◆ **Short task**: Rewrite the listing below as a Markdown table with two columns, "No." for the row number and "Entry" for the line, skipping any blank lines. Leave the pictures out of your answer.
** start **
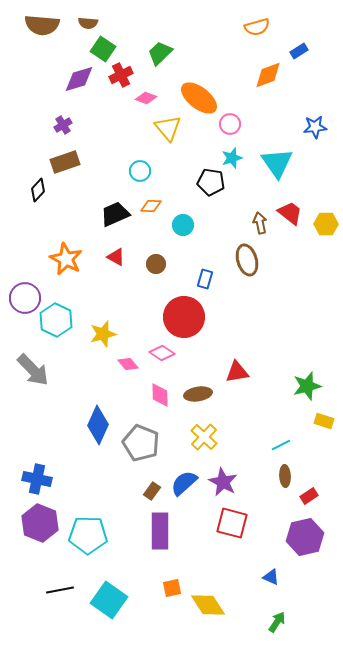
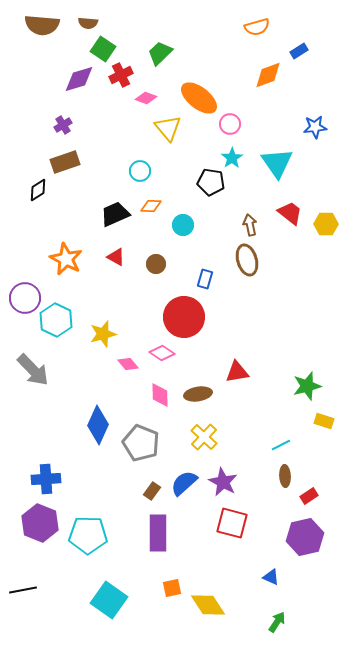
cyan star at (232, 158): rotated 15 degrees counterclockwise
black diamond at (38, 190): rotated 15 degrees clockwise
brown arrow at (260, 223): moved 10 px left, 2 px down
blue cross at (37, 479): moved 9 px right; rotated 16 degrees counterclockwise
purple rectangle at (160, 531): moved 2 px left, 2 px down
black line at (60, 590): moved 37 px left
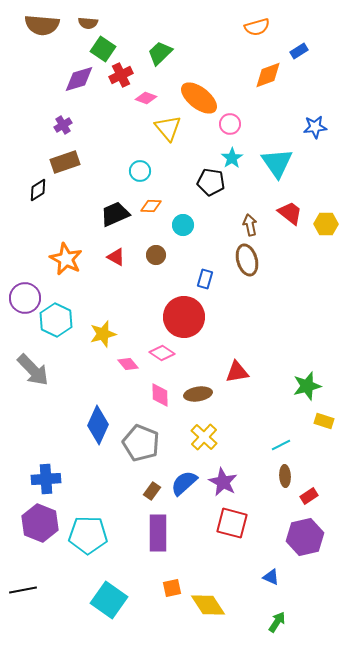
** end **
◆ **Reply**:
| No. | Entry |
|---|---|
| 1 | cyan star at (232, 158): rotated 15 degrees counterclockwise |
| 2 | black diamond at (38, 190): rotated 15 degrees clockwise |
| 3 | brown arrow at (260, 223): moved 10 px left, 2 px down |
| 4 | blue cross at (37, 479): moved 9 px right; rotated 16 degrees counterclockwise |
| 5 | purple rectangle at (160, 531): moved 2 px left, 2 px down |
| 6 | black line at (60, 590): moved 37 px left |